* [Data lines]:
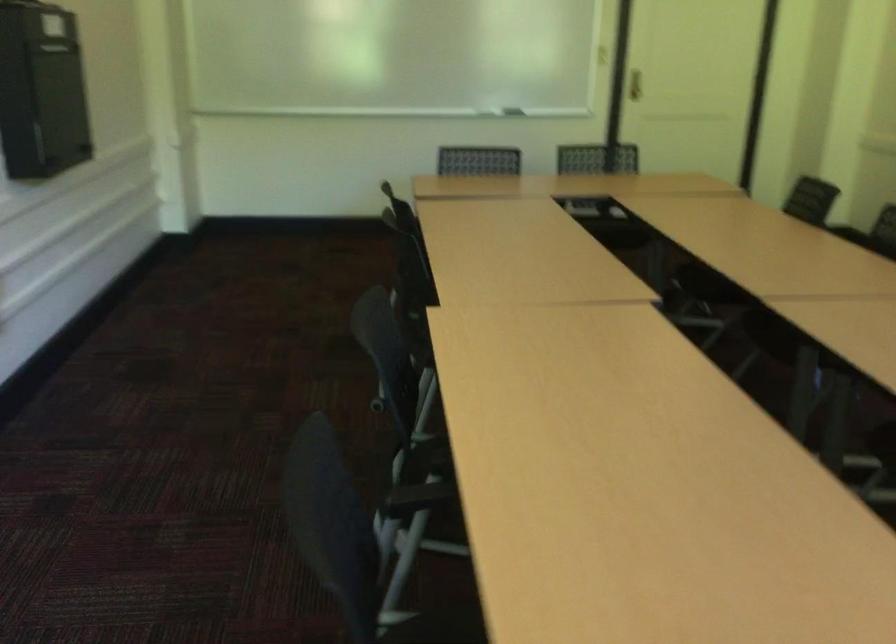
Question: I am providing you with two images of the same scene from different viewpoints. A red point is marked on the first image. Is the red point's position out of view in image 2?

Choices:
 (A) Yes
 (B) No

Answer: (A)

* [Your objective]: Copy the records above word for word, leaving out the pictures.

* [Response to the task]:
Question: I am providing you with two images of the same scene from different viewpoints. A red point is marked on the first image. Is the red point's position out of view in image 2?

Choices:
 (A) Yes
 (B) No

Answer: (A)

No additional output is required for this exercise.